Scene comparison data

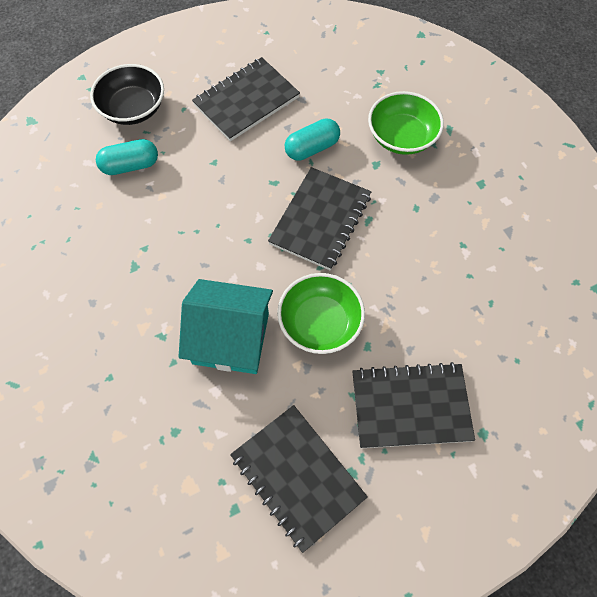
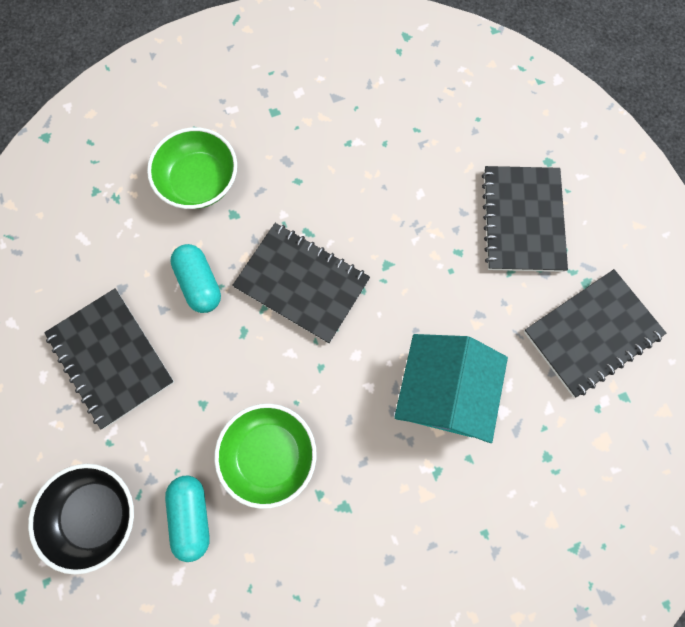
camera: 85 degrees left, 10 degrees up
green bowl [277,273,365,354] -> green bowl moved to [214,404,317,509]

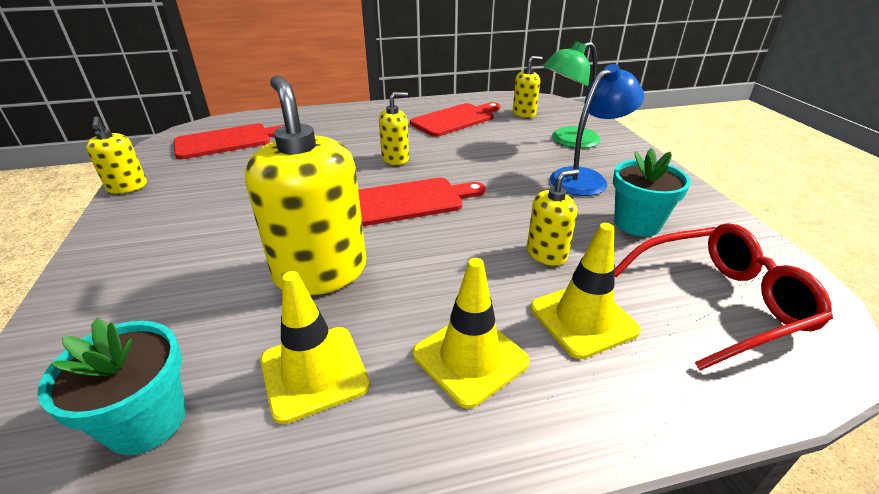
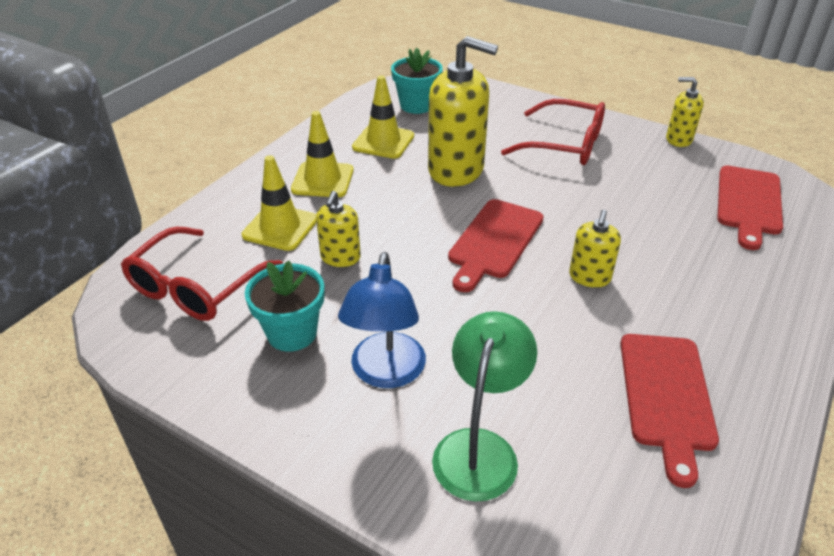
camera: 135 degrees right, 5 degrees up
yellow soap dispenser [513,56,542,118] -> none
none -> red glasses [501,99,605,165]

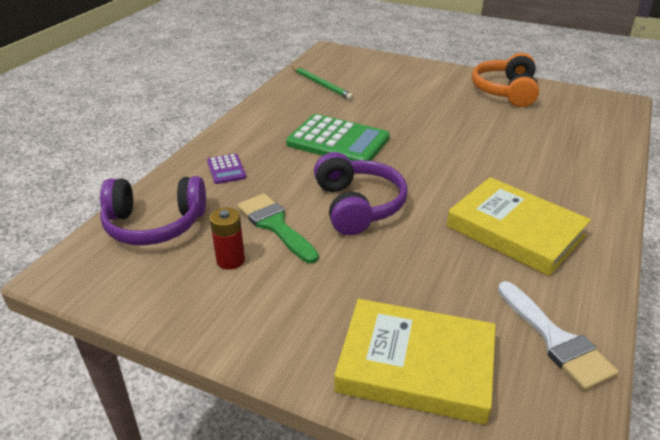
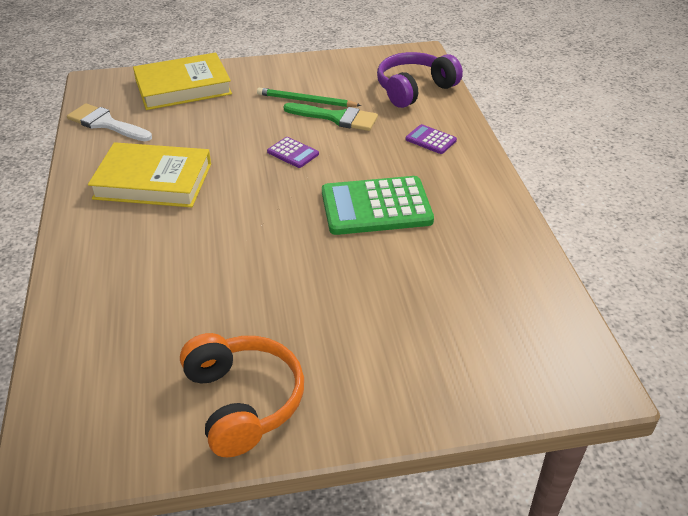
camera: 145 degrees right, 5 degrees up
red battery [210,207,245,270] -> none
green pencil [292,66,354,100] -> green pencil moved to [257,88,362,107]
purple headphones [314,152,408,235] -> purple calculator [267,137,319,168]

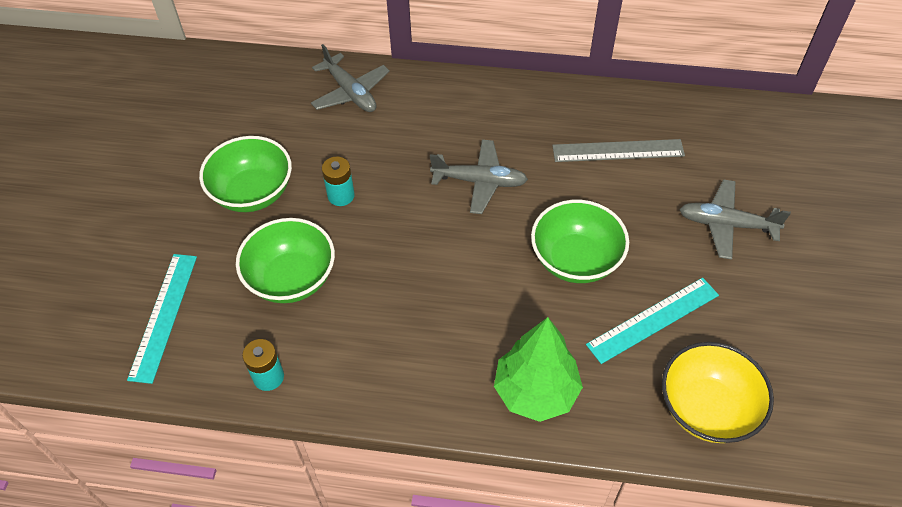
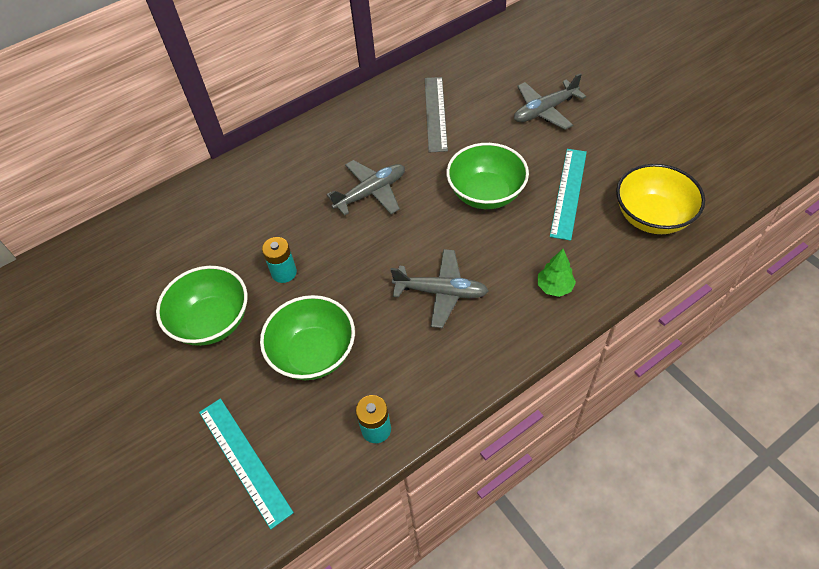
camera: 40 degrees left, 0 degrees up
grey plane [311,44,390,112] -> grey plane moved to [390,249,488,328]
green tree [494,317,583,422] -> green tree [538,249,576,297], size x0.52
grey ruler [552,139,685,162] -> grey ruler turned 45 degrees counterclockwise [425,77,448,152]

EXERCISE DETAILS -> Every line from the one containing "purple headphones [314,152,408,235]" through the final line of the records above is to be written out exactly; nothing else, and no pictures.

ANSWER SPACE ->
purple headphones [314,152,408,235] -> purple calculator [267,137,319,168]

camera: 40 degrees left, 0 degrees up
grey plane [311,44,390,112] -> grey plane moved to [390,249,488,328]
green tree [494,317,583,422] -> green tree [538,249,576,297], size x0.52
grey ruler [552,139,685,162] -> grey ruler turned 45 degrees counterclockwise [425,77,448,152]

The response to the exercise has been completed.